## What you will do
Apart from the pictures, return every line of the listing exactly.

## Data excerpt
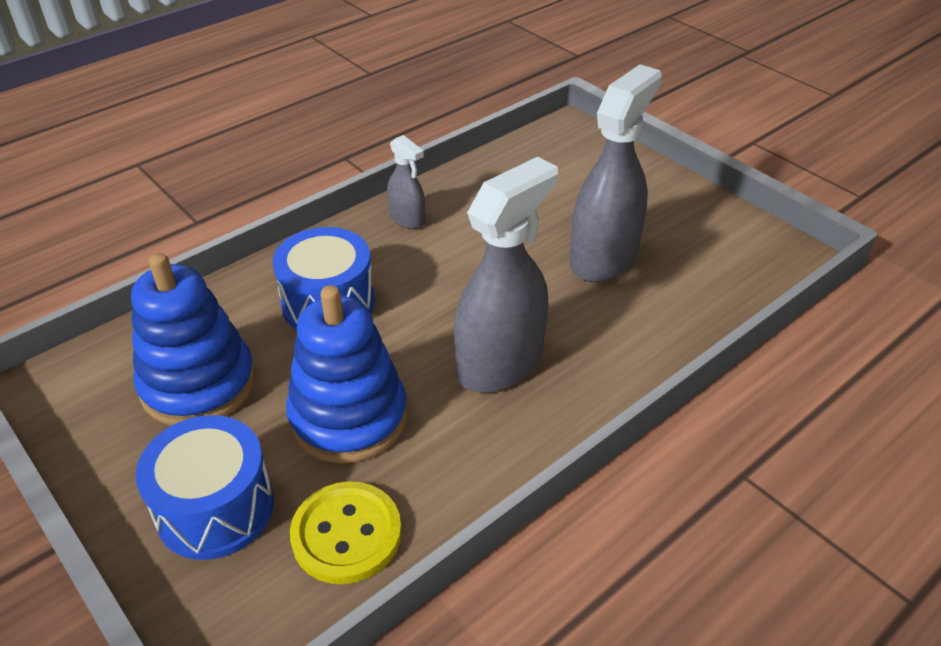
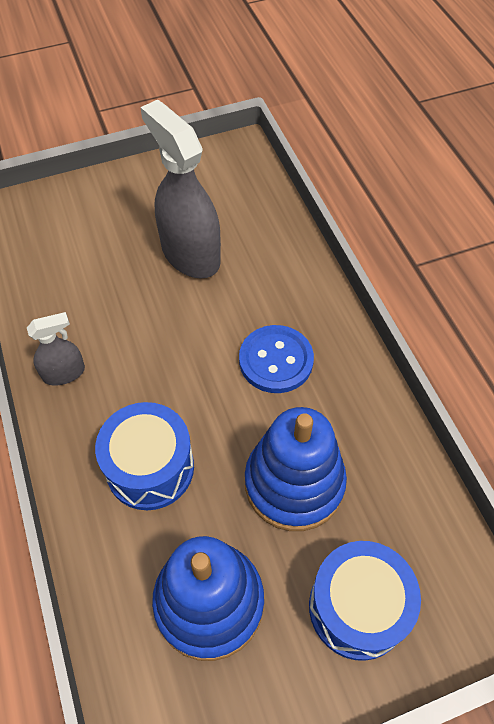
camera: 70 degrees left, 15 degrees up
yellow button [290,481,402,584] -> none
grey spray bottle [454,157,558,393] -> blue button [239,325,314,393]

## Result
camera: 70 degrees left, 15 degrees up
yellow button [290,481,402,584] -> none
grey spray bottle [454,157,558,393] -> blue button [239,325,314,393]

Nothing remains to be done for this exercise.